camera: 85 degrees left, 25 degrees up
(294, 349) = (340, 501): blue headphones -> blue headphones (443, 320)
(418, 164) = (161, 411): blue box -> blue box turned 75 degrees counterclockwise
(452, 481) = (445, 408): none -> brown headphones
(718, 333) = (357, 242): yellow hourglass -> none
--
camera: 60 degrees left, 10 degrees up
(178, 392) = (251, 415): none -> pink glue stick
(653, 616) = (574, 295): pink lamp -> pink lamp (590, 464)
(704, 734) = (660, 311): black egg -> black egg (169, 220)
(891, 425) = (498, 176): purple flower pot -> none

Your assignment> Report only how many lines in the entries contain "headphones".

Response box> 2